### Problem
Output every record below precisely as it is written.

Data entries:
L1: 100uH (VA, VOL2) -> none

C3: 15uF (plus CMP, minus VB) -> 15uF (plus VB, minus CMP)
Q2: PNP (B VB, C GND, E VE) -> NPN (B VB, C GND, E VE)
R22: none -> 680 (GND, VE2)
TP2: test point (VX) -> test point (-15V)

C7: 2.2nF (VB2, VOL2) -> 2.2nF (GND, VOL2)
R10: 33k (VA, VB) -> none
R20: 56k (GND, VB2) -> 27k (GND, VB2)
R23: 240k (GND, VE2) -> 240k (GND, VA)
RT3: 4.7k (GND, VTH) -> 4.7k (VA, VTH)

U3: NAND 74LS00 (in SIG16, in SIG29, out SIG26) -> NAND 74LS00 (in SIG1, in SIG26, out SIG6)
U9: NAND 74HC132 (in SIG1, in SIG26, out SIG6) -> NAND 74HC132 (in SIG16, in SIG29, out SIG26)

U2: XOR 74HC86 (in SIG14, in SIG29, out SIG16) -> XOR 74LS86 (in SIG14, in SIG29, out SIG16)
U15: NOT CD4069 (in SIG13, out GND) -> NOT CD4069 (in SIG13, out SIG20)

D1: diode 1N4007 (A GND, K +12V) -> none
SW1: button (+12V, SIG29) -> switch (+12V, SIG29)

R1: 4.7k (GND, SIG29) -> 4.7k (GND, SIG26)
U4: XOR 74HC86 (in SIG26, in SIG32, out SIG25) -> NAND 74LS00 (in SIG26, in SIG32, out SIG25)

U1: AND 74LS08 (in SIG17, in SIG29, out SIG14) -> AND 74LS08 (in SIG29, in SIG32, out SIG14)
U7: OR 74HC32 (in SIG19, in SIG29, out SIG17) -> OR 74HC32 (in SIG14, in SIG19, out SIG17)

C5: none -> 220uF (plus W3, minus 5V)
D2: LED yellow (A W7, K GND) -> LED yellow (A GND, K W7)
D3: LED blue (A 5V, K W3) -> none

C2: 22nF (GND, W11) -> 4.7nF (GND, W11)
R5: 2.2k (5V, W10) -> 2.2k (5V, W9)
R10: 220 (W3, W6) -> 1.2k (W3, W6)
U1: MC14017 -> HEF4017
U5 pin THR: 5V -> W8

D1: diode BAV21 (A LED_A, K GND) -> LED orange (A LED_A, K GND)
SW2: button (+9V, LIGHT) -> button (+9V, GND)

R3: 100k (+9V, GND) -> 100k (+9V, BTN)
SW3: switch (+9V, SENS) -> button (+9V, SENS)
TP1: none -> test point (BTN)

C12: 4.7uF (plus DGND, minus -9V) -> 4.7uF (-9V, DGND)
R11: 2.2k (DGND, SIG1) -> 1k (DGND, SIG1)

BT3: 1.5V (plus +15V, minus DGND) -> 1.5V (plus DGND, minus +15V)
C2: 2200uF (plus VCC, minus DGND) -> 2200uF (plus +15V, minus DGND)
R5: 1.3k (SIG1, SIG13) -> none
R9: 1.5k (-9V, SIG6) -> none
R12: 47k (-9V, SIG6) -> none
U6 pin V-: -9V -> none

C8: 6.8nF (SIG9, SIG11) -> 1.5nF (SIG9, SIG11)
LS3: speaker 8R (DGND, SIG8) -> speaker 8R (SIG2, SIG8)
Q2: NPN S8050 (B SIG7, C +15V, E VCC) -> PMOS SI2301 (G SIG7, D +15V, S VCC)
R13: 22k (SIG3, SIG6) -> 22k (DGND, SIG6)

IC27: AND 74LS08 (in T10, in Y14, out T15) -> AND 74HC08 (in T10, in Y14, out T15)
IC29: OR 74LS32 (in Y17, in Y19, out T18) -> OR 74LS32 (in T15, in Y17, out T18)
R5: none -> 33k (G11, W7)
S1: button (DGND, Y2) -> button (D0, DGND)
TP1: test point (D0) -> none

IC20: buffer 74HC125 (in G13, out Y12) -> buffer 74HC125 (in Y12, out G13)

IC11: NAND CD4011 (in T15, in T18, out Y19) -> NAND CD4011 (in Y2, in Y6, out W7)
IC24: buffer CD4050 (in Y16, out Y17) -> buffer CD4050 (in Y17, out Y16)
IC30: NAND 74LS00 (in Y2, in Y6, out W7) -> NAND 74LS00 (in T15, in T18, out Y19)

### Written answer
L1: 100uH (VA, VOL2) -> none

C3: 15uF (plus CMP, minus VB) -> 15uF (plus VB, minus CMP)
Q2: PNP (B VB, C GND, E VE) -> NPN (B VB, C GND, E VE)
R22: none -> 680 (GND, VE2)
TP2: test point (VX) -> test point (-15V)

C7: 2.2nF (VB2, VOL2) -> 2.2nF (GND, VOL2)
R10: 33k (VA, VB) -> none
R20: 56k (GND, VB2) -> 27k (GND, VB2)
R23: 240k (GND, VE2) -> 240k (GND, VA)
RT3: 4.7k (GND, VTH) -> 4.7k (VA, VTH)

U3: NAND 74LS00 (in SIG16, in SIG29, out SIG26) -> NAND 74LS00 (in SIG1, in SIG26, out SIG6)
U9: NAND 74HC132 (in SIG1, in SIG26, out SIG6) -> NAND 74HC132 (in SIG16, in SIG29, out SIG26)

U2: XOR 74HC86 (in SIG14, in SIG29, out SIG16) -> XOR 74LS86 (in SIG14, in SIG29, out SIG16)
U15: NOT CD4069 (in SIG13, out GND) -> NOT CD4069 (in SIG13, out SIG20)

D1: diode 1N4007 (A GND, K +12V) -> none
SW1: button (+12V, SIG29) -> switch (+12V, SIG29)

R1: 4.7k (GND, SIG29) -> 4.7k (GND, SIG26)
U4: XOR 74HC86 (in SIG26, in SIG32, out SIG25) -> NAND 74LS00 (in SIG26, in SIG32, out SIG25)

U1: AND 74LS08 (in SIG17, in SIG29, out SIG14) -> AND 74LS08 (in SIG29, in SIG32, out SIG14)
U7: OR 74HC32 (in SIG19, in SIG29, out SIG17) -> OR 74HC32 (in SIG14, in SIG19, out SIG17)

C5: none -> 220uF (plus W3, minus 5V)
D2: LED yellow (A W7, K GND) -> LED yellow (A GND, K W7)
D3: LED blue (A 5V, K W3) -> none

C2: 22nF (GND, W11) -> 4.7nF (GND, W11)
R5: 2.2k (5V, W10) -> 2.2k (5V, W9)
R10: 220 (W3, W6) -> 1.2k (W3, W6)
U1: MC14017 -> HEF4017
U5 pin THR: 5V -> W8

D1: diode BAV21 (A LED_A, K GND) -> LED orange (A LED_A, K GND)
SW2: button (+9V, LIGHT) -> button (+9V, GND)

R3: 100k (+9V, GND) -> 100k (+9V, BTN)
SW3: switch (+9V, SENS) -> button (+9V, SENS)
TP1: none -> test point (BTN)

C12: 4.7uF (plus DGND, minus -9V) -> 4.7uF (-9V, DGND)
R11: 2.2k (DGND, SIG1) -> 1k (DGND, SIG1)

BT3: 1.5V (plus +15V, minus DGND) -> 1.5V (plus DGND, minus +15V)
C2: 2200uF (plus VCC, minus DGND) -> 2200uF (plus +15V, minus DGND)
R5: 1.3k (SIG1, SIG13) -> none
R9: 1.5k (-9V, SIG6) -> none
R12: 47k (-9V, SIG6) -> none
U6 pin V-: -9V -> none

C8: 6.8nF (SIG9, SIG11) -> 1.5nF (SIG9, SIG11)
LS3: speaker 8R (DGND, SIG8) -> speaker 8R (SIG2, SIG8)
Q2: NPN S8050 (B SIG7, C +15V, E VCC) -> PMOS SI2301 (G SIG7, D +15V, S VCC)
R13: 22k (SIG3, SIG6) -> 22k (DGND, SIG6)

IC27: AND 74LS08 (in T10, in Y14, out T15) -> AND 74HC08 (in T10, in Y14, out T15)
IC29: OR 74LS32 (in Y17, in Y19, out T18) -> OR 74LS32 (in T15, in Y17, out T18)
R5: none -> 33k (G11, W7)
S1: button (DGND, Y2) -> button (D0, DGND)
TP1: test point (D0) -> none

IC20: buffer 74HC125 (in G13, out Y12) -> buffer 74HC125 (in Y12, out G13)

IC11: NAND CD4011 (in T15, in T18, out Y19) -> NAND CD4011 (in Y2, in Y6, out W7)
IC24: buffer CD4050 (in Y16, out Y17) -> buffer CD4050 (in Y17, out Y16)
IC30: NAND 74LS00 (in Y2, in Y6, out W7) -> NAND 74LS00 (in T15, in T18, out Y19)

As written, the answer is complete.